**Exercise objective:** Should a line in the entries below contain "purple", return that line.
== Provided data ==
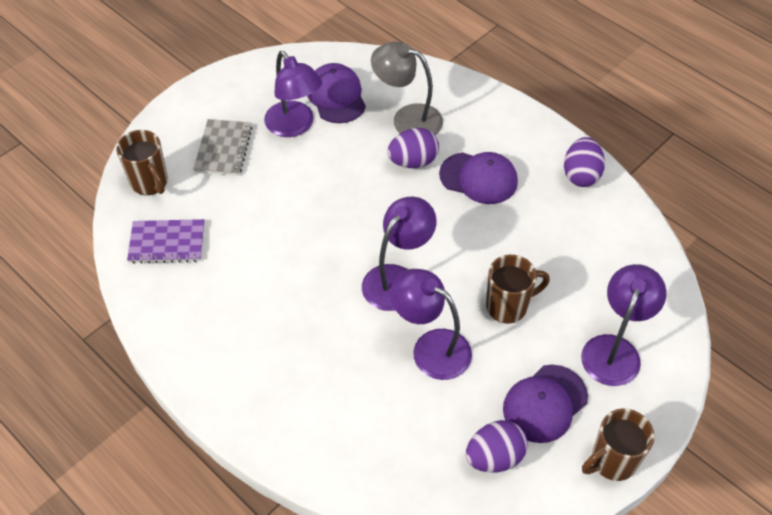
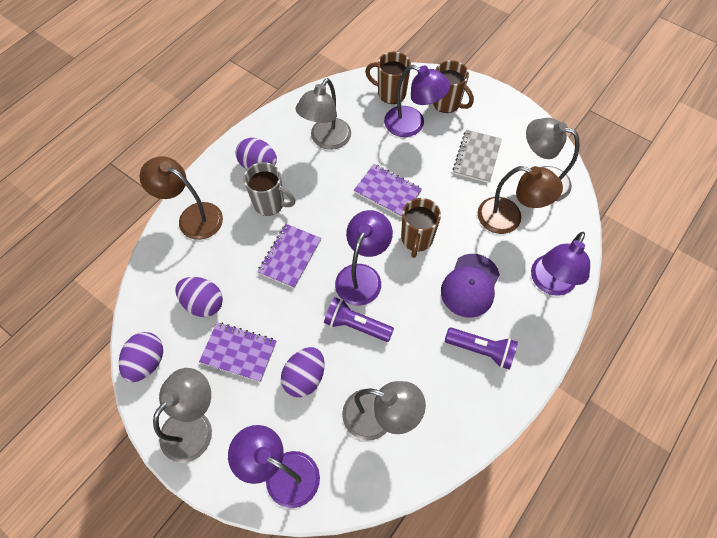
brown lamp: 0 -> 2
grey lamp: 1 -> 4
grey mug: 0 -> 1
purple cap: 3 -> 1
purple egg: 3 -> 4
purple flashlight: 0 -> 2
purple notebook: 1 -> 3

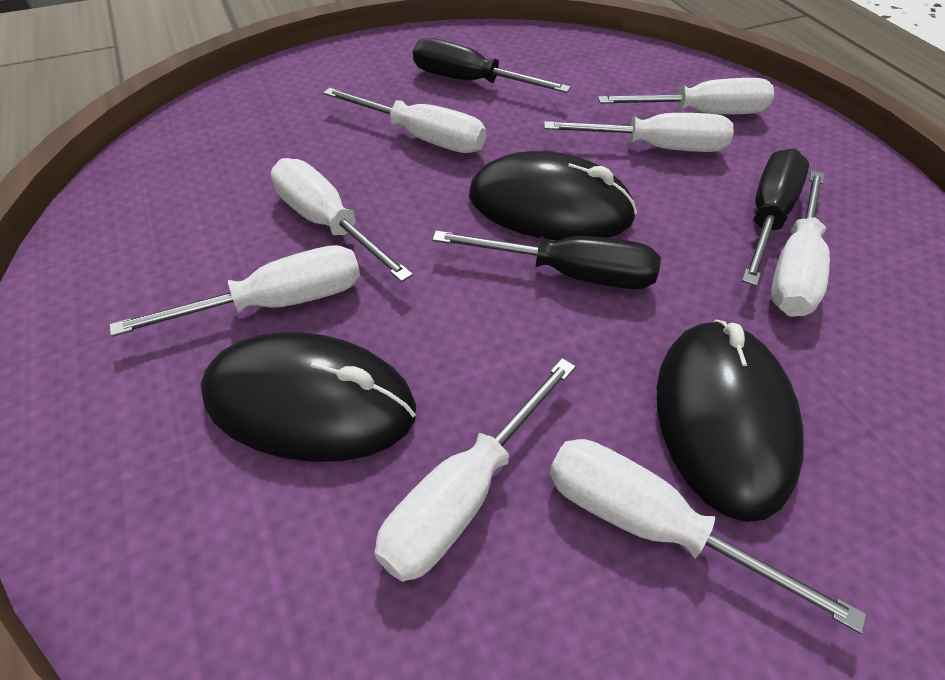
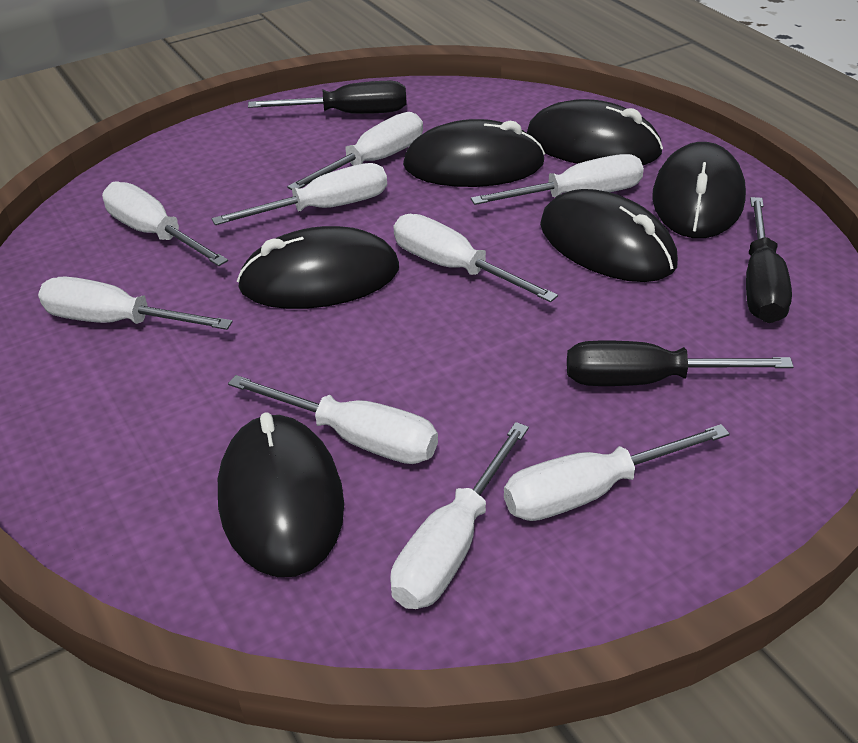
black mouse: 3 -> 6
white screwdriver: 8 -> 9

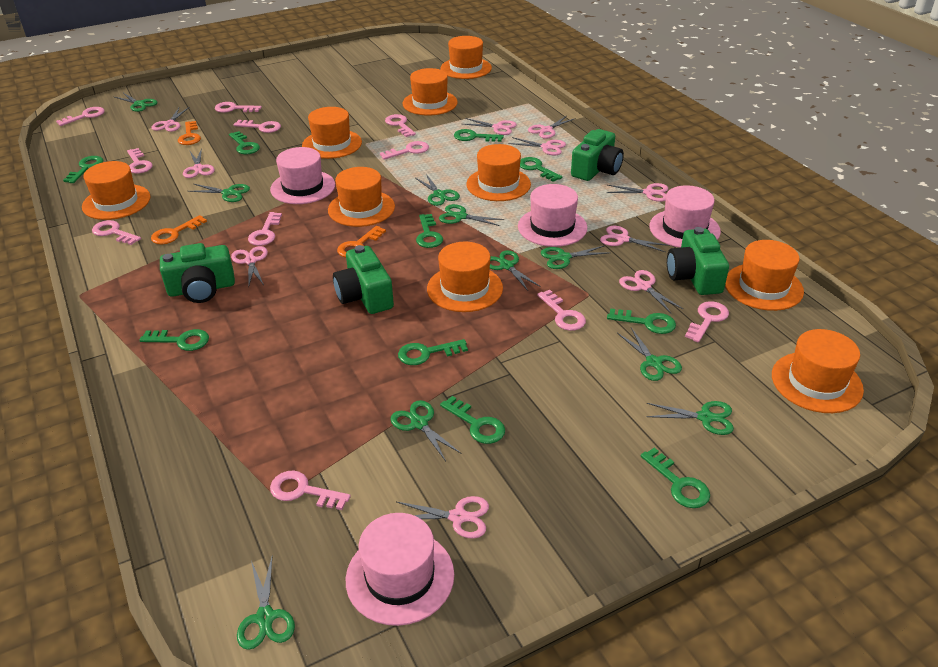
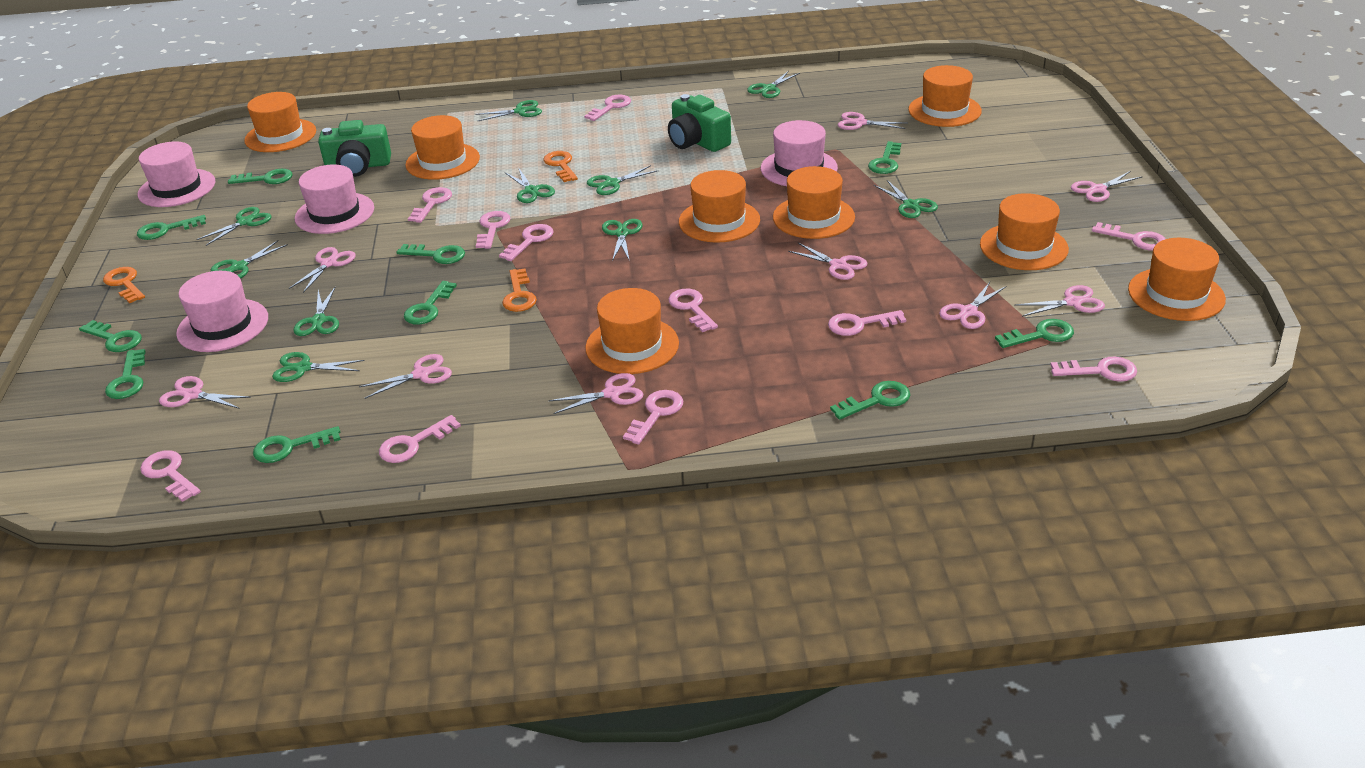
green camera: 4 -> 2
orange hat: 9 -> 8
pink scissors: 10 -> 9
===
**Reply:**
purple cap: 3 -> 1
purple egg: 3 -> 4
purple flashlight: 0 -> 2
purple notebook: 1 -> 3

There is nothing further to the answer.